What is needed
Check each line of the entries below for the string "Tracker"; copy every line where it appears.

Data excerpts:
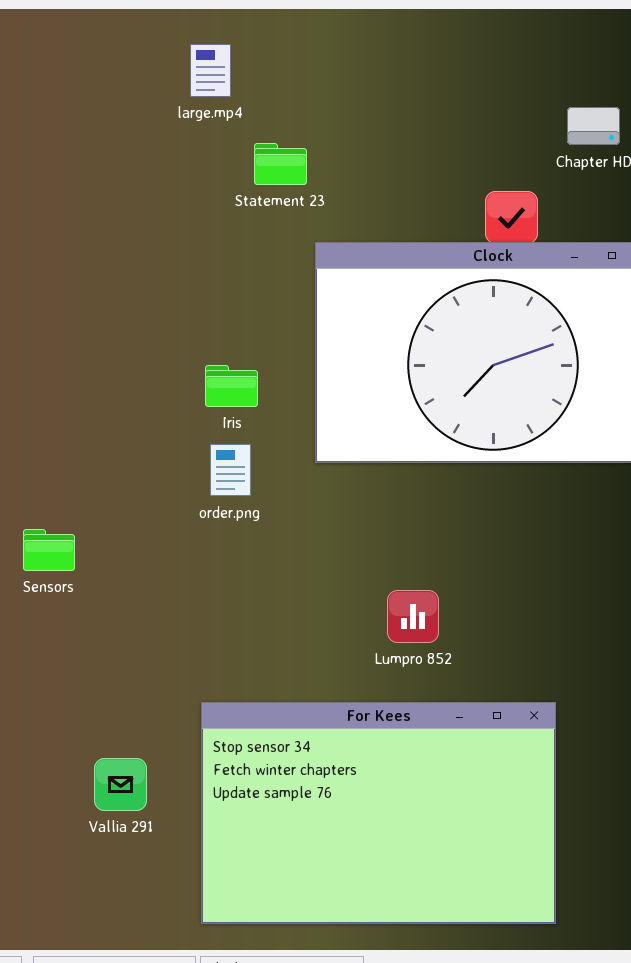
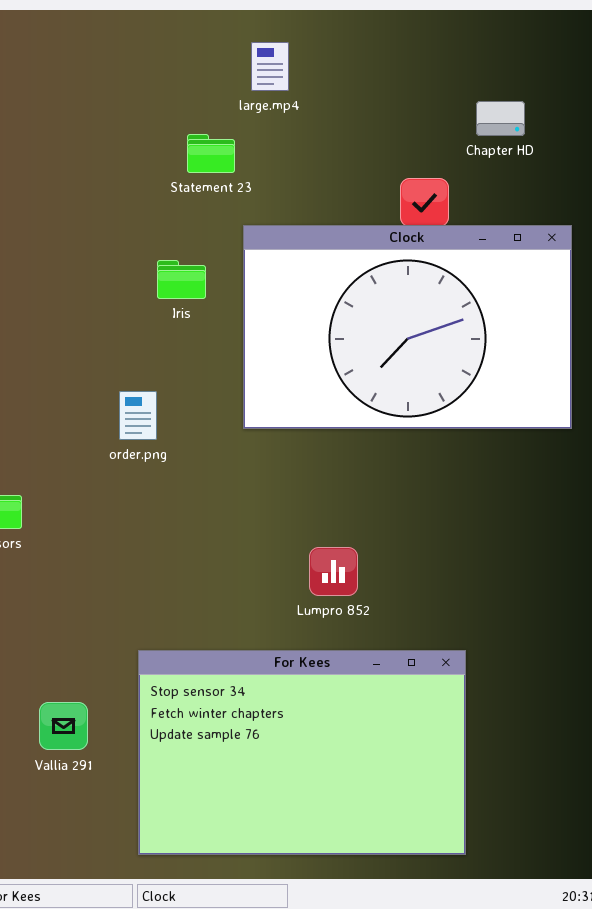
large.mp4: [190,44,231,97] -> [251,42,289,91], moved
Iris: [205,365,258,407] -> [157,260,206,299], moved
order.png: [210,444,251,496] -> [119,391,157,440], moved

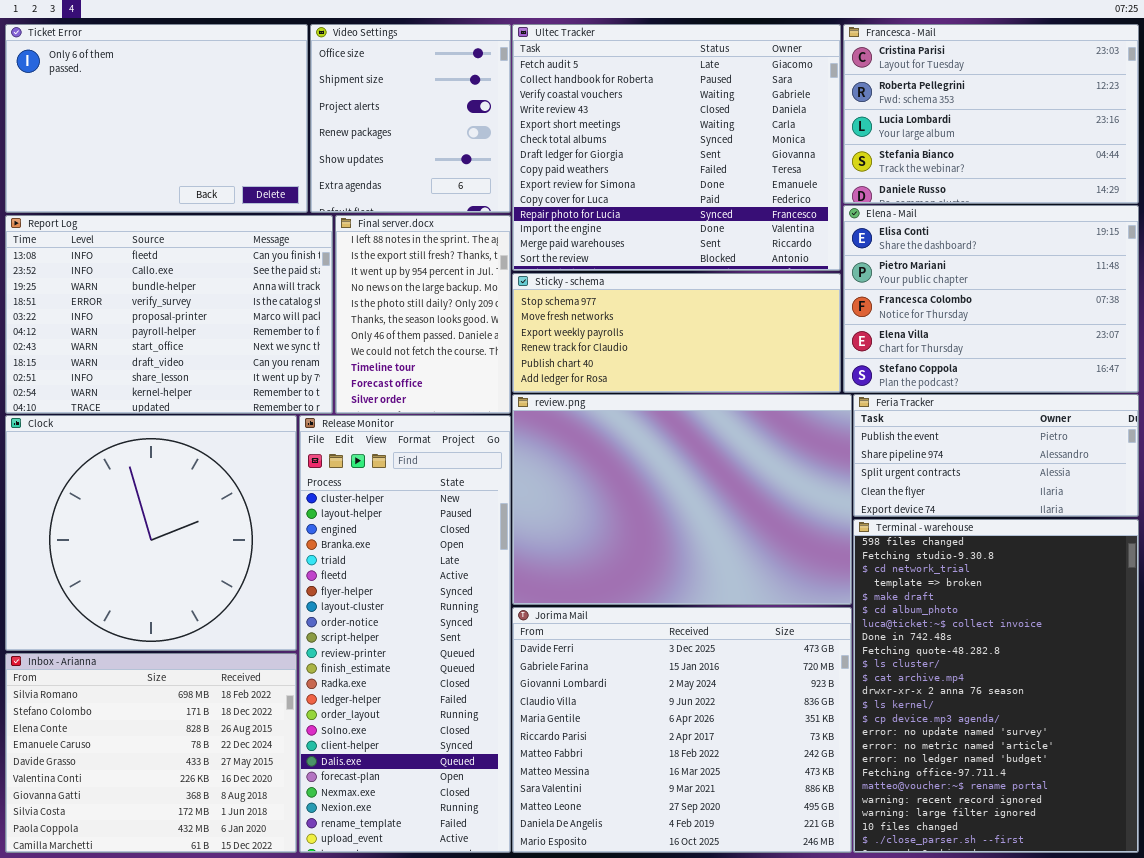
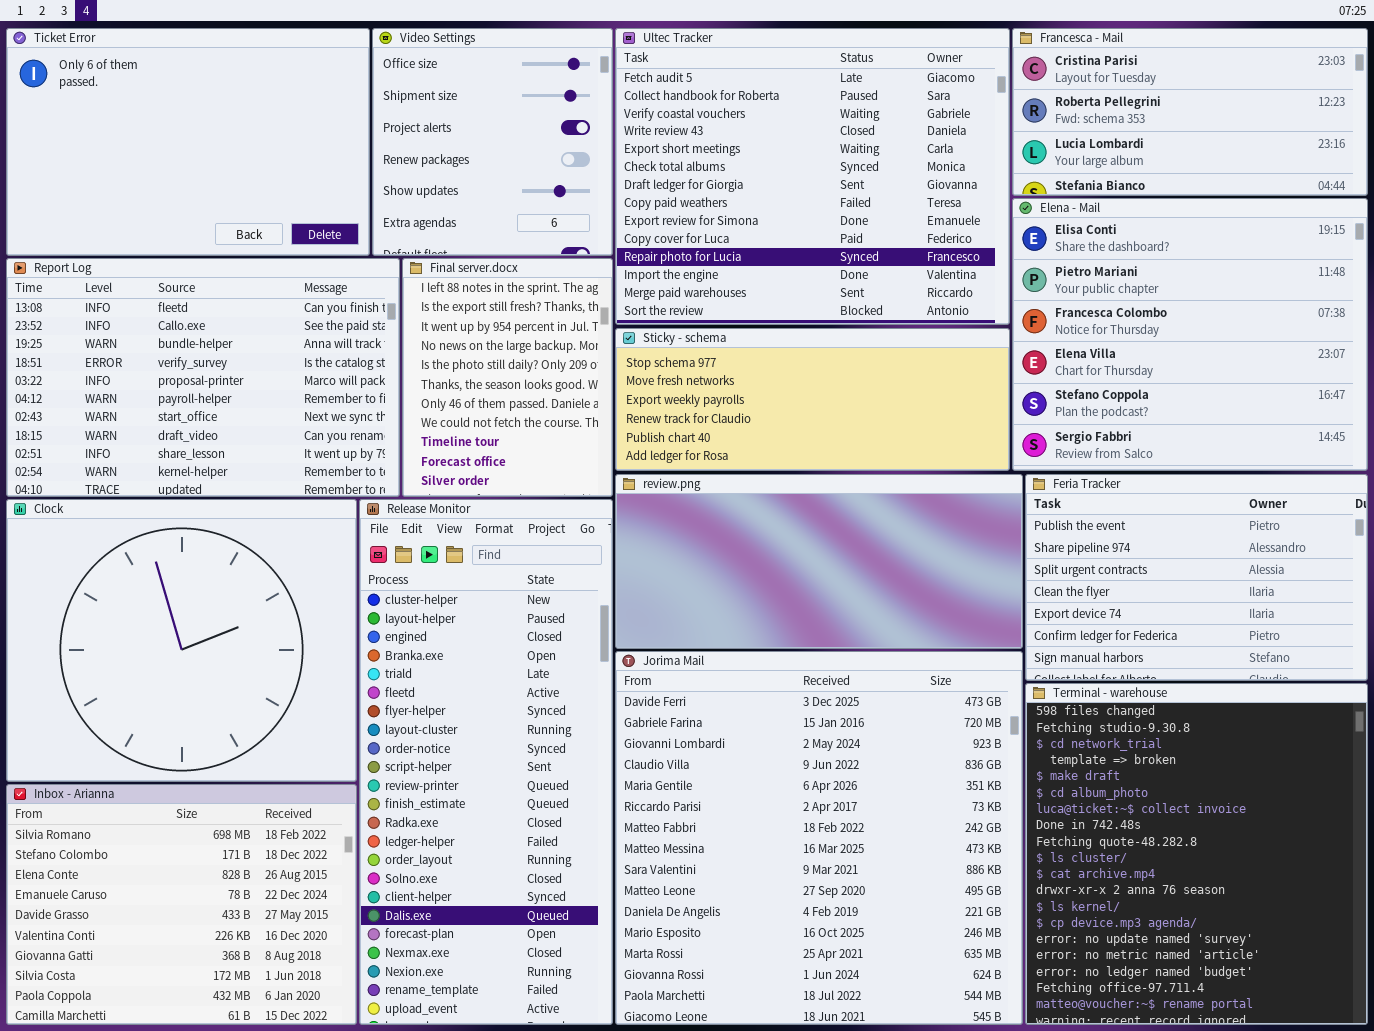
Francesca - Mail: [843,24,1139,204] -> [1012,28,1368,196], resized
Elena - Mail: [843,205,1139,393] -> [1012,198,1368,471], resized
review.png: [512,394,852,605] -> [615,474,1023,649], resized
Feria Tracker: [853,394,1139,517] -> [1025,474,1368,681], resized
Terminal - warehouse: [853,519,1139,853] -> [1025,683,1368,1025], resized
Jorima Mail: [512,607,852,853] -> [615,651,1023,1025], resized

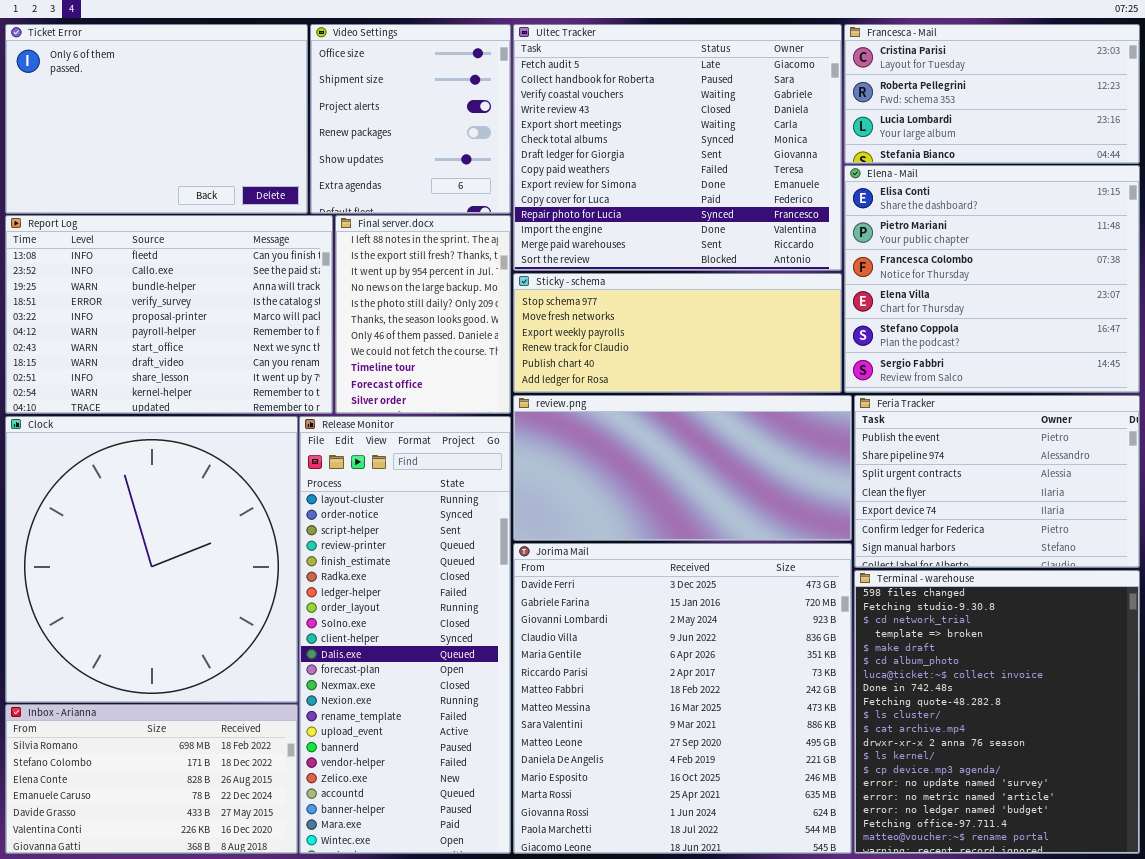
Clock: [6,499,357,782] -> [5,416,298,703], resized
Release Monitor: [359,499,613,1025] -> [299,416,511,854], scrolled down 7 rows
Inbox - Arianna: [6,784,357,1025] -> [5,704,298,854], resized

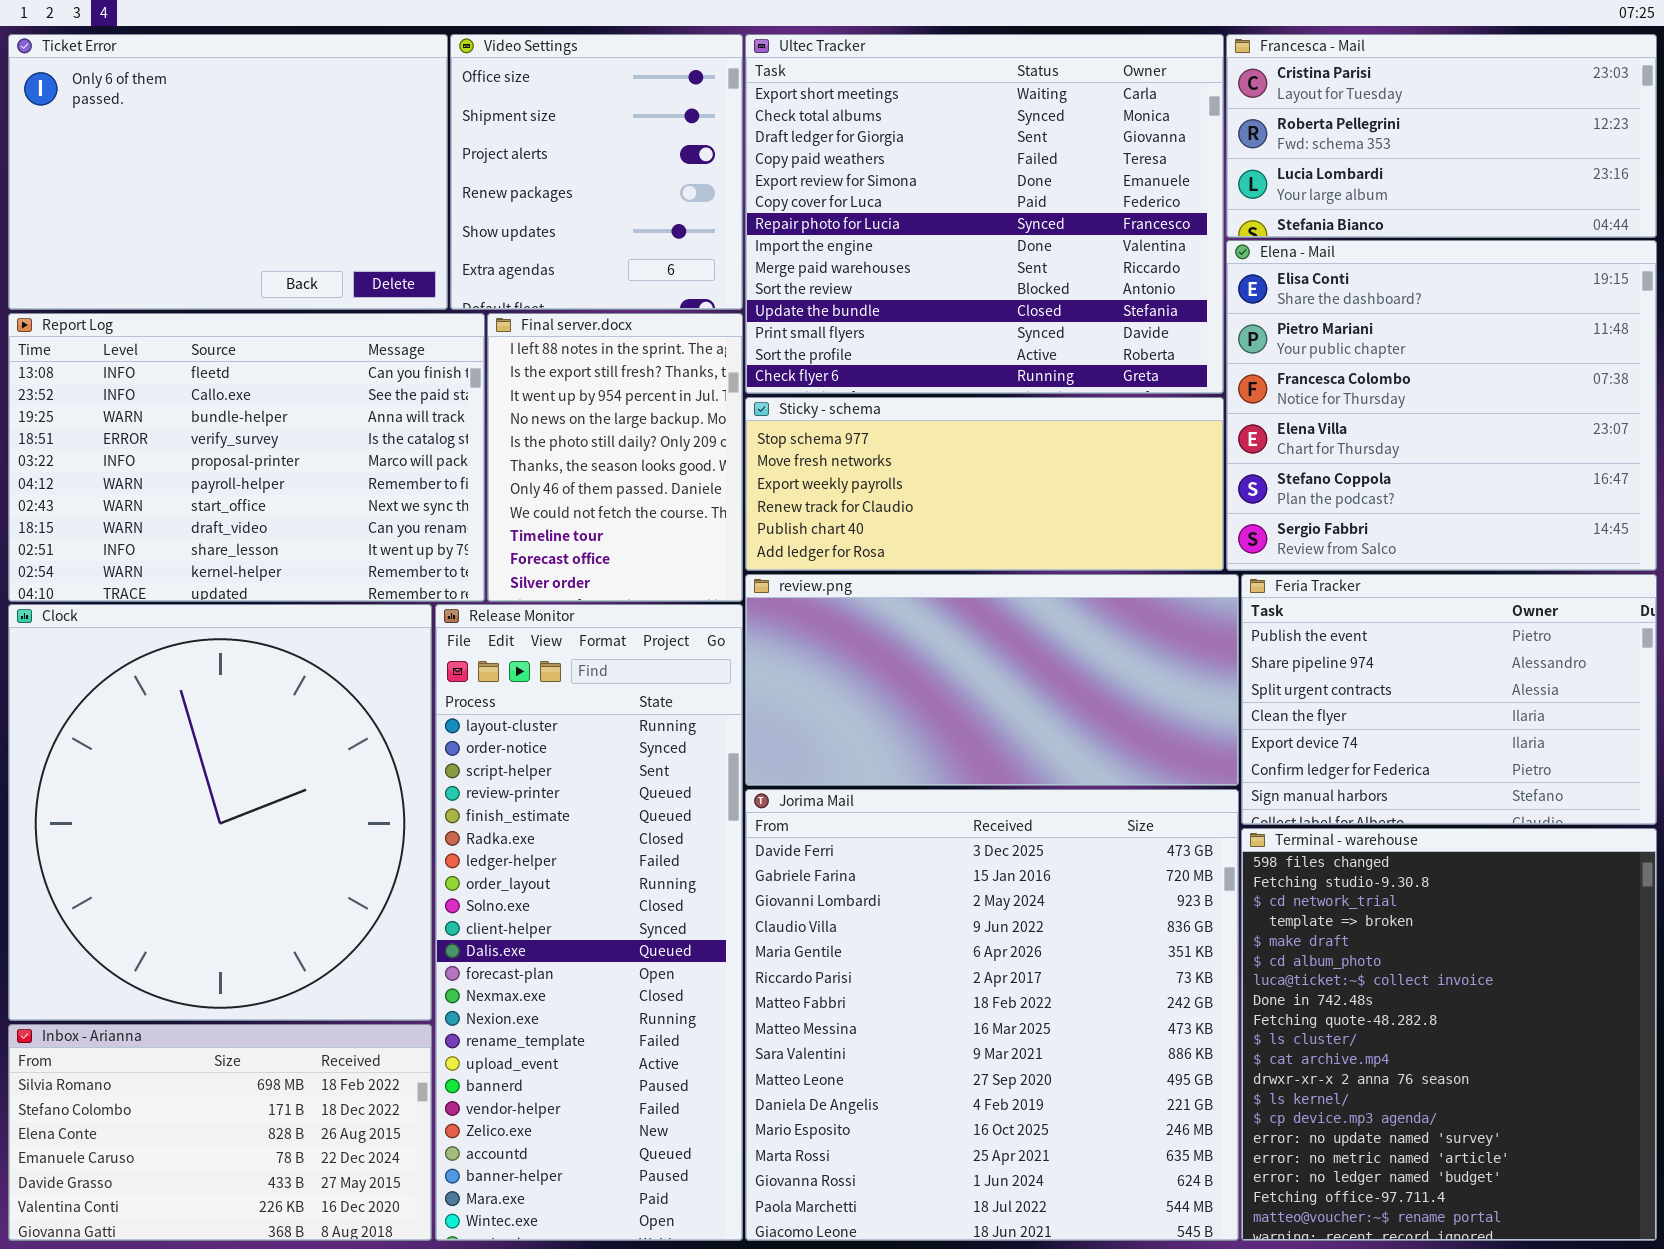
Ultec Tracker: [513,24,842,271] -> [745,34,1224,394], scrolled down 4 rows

Solution
Feria Tracker: [853,394,1139,517] -> [1025,474,1368,681], resized
Ultec Tracker: [513,24,842,271] -> [745,34,1224,394], scrolled down 4 rows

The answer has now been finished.